## TASK DIRECTIONS
Write out exactly the lines of the entries below from the one holding "camera: 55 degrees right, 5 degrees down" to the one holding "moved | Glocke", inclusive, and leave out all other lines.

━━━━━ DATA SHOWN

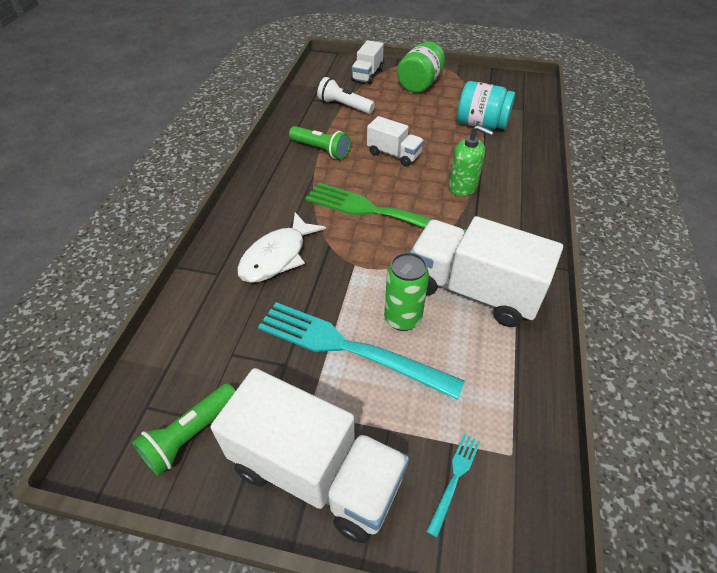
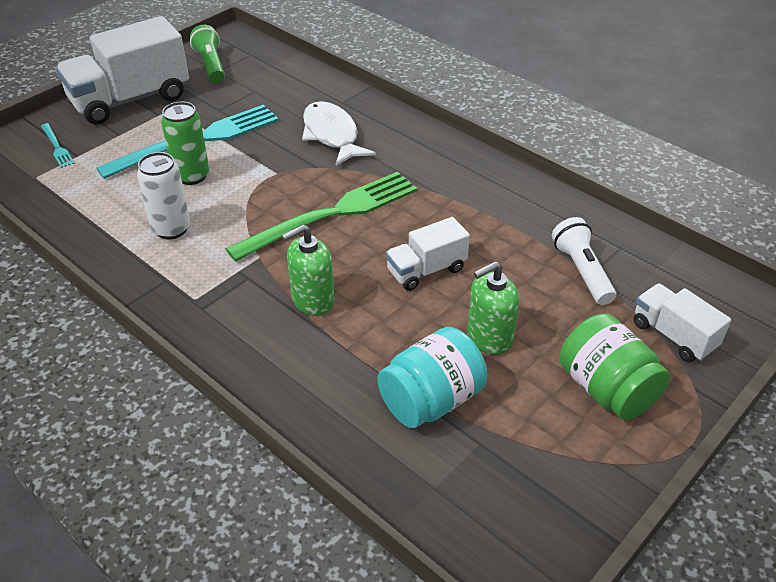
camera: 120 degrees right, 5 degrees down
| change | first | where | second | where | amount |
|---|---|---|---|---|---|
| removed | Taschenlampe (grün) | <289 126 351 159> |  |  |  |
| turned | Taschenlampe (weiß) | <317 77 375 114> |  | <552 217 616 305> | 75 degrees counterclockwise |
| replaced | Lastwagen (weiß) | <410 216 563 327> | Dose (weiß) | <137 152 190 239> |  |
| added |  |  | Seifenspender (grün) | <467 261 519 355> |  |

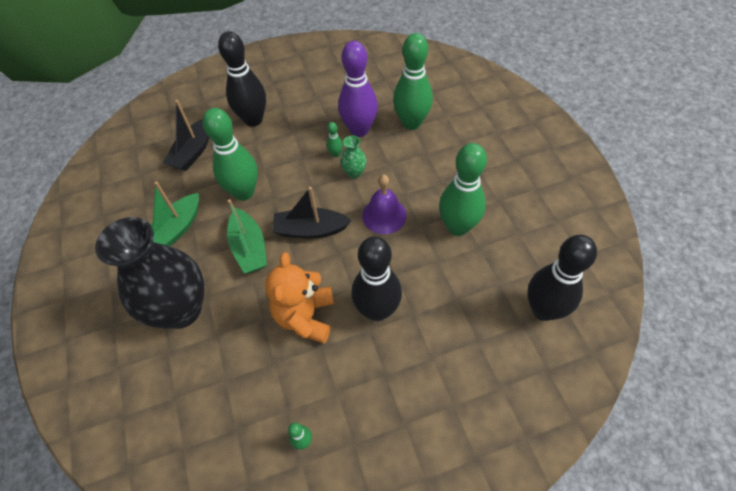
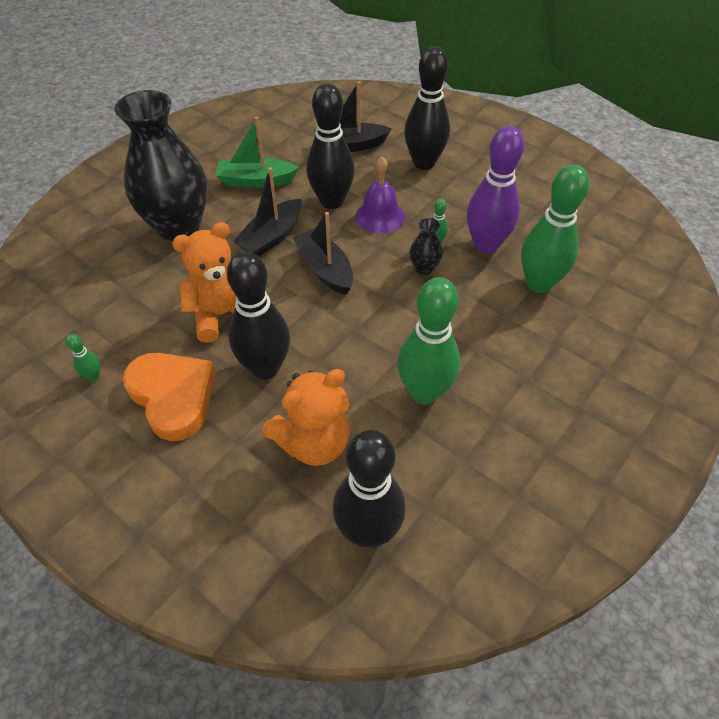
camera: 55 degrees right, 5 degrees down
| change | first | where | second | where | amount |
|---|---|---|---|---|---|
| recoloured | Bowlingkegel (grün) | <203 108 258 201> | Bowlingkegel (schwarz) | <306 83 355 209> |  |
| recoloured | Boot (grün) | <227 199 267 273> | Boot (schwarz) | <233 167 302 257> |  |
| recoloured | Vase (grün) | <340 135 367 179> | Vase (schwarz) | <410 218 443 275> |  |
| moved | Glocke (lila) | <362 175 407 234> |  | <355 157 405 234> |  |
| added |  |  | Herz (orange) | <123 353 216 441> |  |
| added |  |  | Teddybär (orange) | <263 369 350 466> |  |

━━━━━━━━━━

## ANSWER TO THE PROBLEM
camera: 55 degrees right, 5 degrees down
| change | first | where | second | where | amount |
|---|---|---|---|---|---|
| recoloured | Bowlingkegel (grün) | <203 108 258 201> | Bowlingkegel (schwarz) | <306 83 355 209> |  |
| recoloured | Boot (grün) | <227 199 267 273> | Boot (schwarz) | <233 167 302 257> |  |
| recoloured | Vase (grün) | <340 135 367 179> | Vase (schwarz) | <410 218 443 275> |  |
| moved | Glocke (lila) | <362 175 407 234> |  | <355 157 405 234> |  |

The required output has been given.